- [WORK INSTRUCTION] Give the number of lines in this listing that contain "appeared", with no other words.

*** PROVIDED RECORDS ***

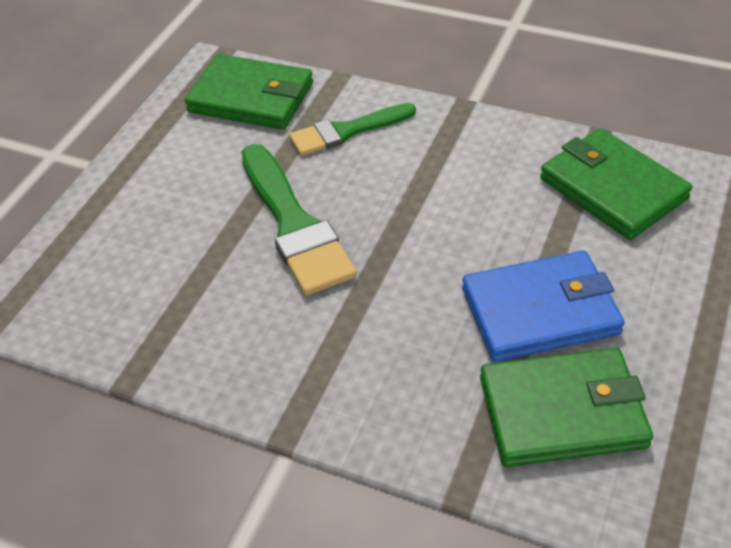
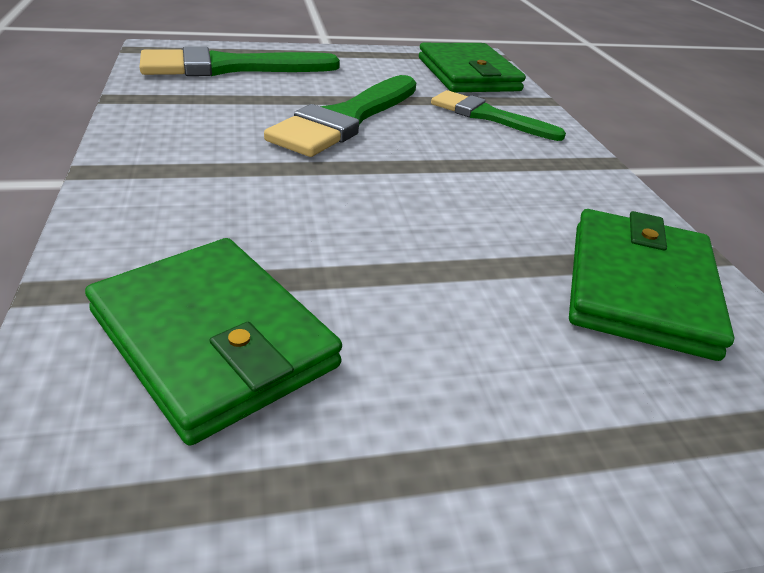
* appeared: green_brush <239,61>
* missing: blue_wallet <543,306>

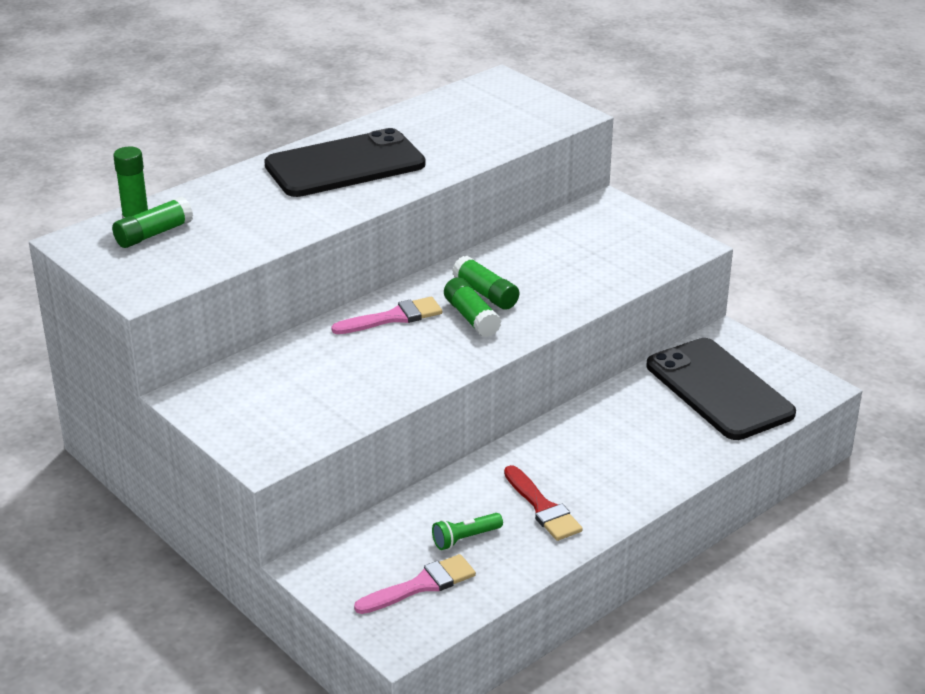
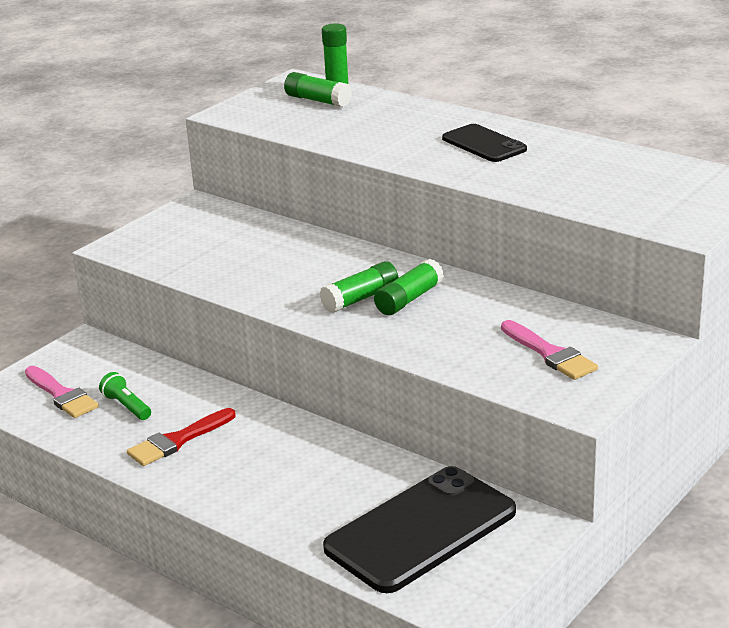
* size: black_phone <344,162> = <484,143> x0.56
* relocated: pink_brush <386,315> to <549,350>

*** End of PROVIDED RECORDS ***
*** PROVIDED RECORDS ***

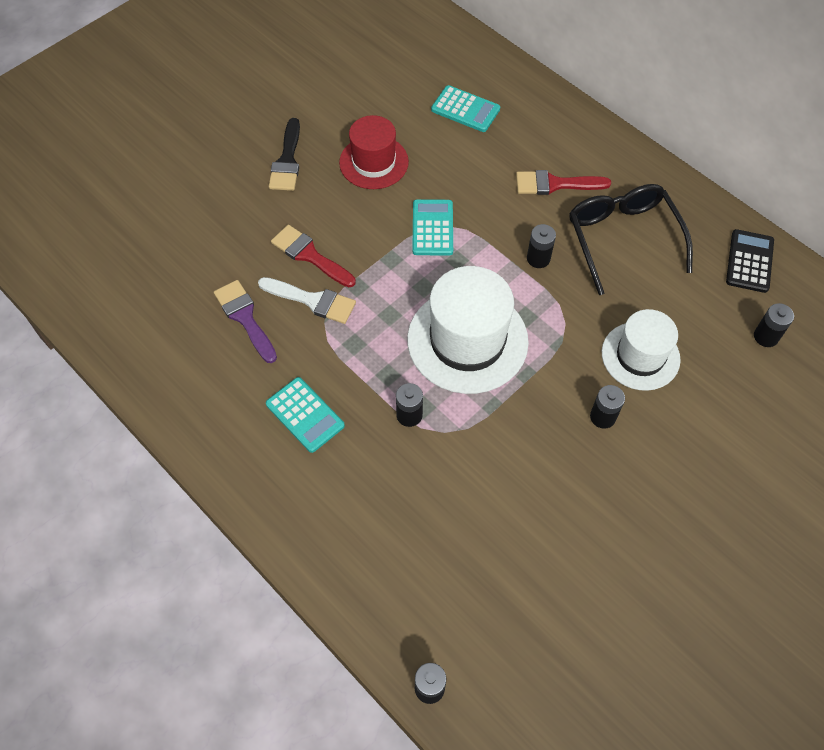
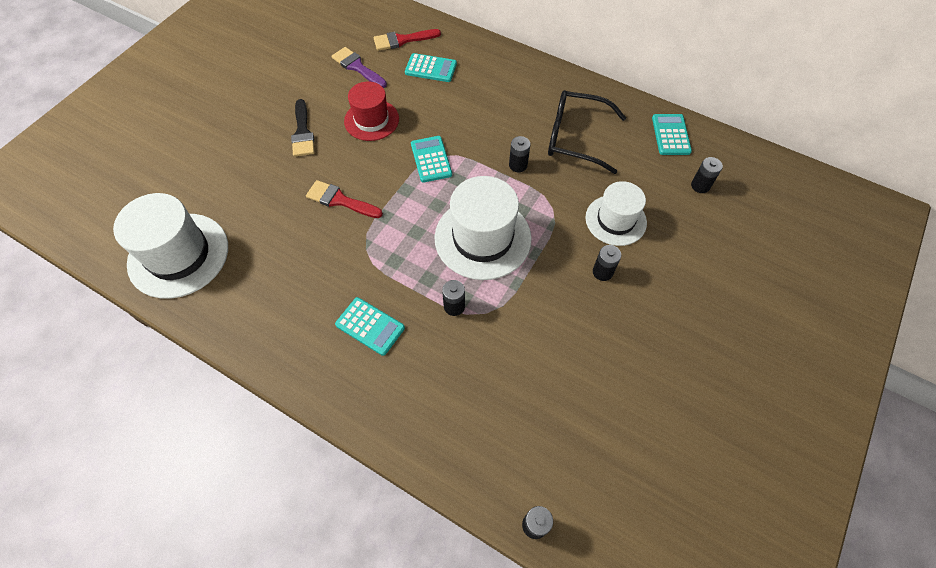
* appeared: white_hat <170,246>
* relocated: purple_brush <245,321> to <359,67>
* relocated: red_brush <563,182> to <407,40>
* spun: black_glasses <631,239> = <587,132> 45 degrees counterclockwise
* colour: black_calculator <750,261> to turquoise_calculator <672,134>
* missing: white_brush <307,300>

*** End of PROVIDED RECORDS ***
*** PROVIDED RECORDS ***

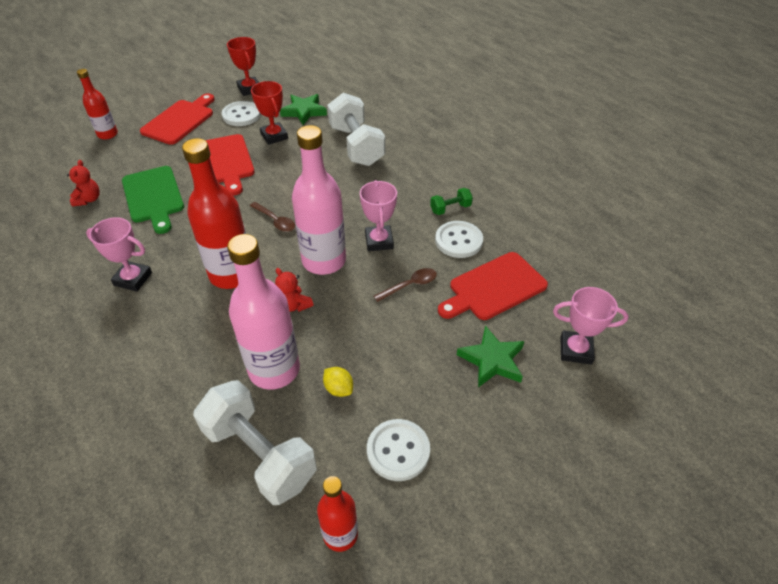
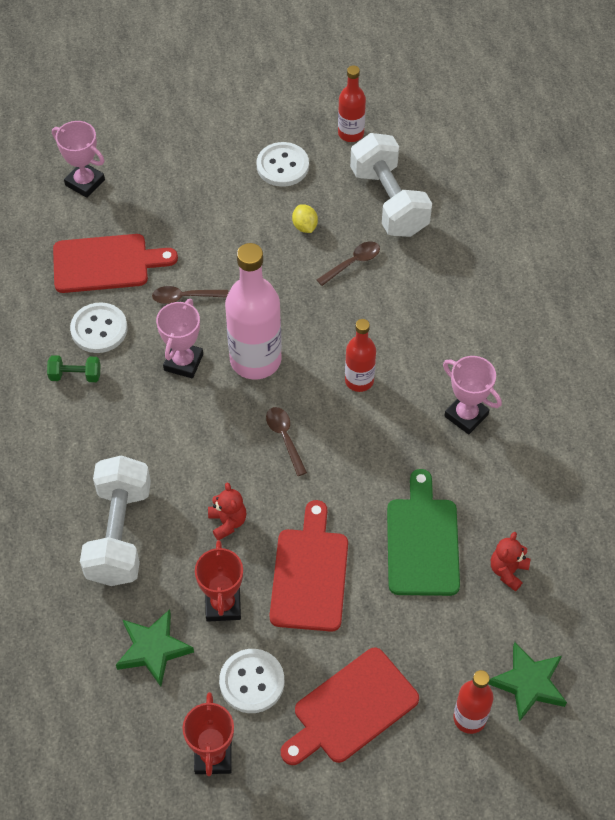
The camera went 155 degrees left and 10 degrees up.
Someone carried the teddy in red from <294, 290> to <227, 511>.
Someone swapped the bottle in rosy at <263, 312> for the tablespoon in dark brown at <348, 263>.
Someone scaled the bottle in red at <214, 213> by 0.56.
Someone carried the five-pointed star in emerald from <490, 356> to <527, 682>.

*** End of PROVIDED RECORDS ***

- [THE COMPLETED TASK] 2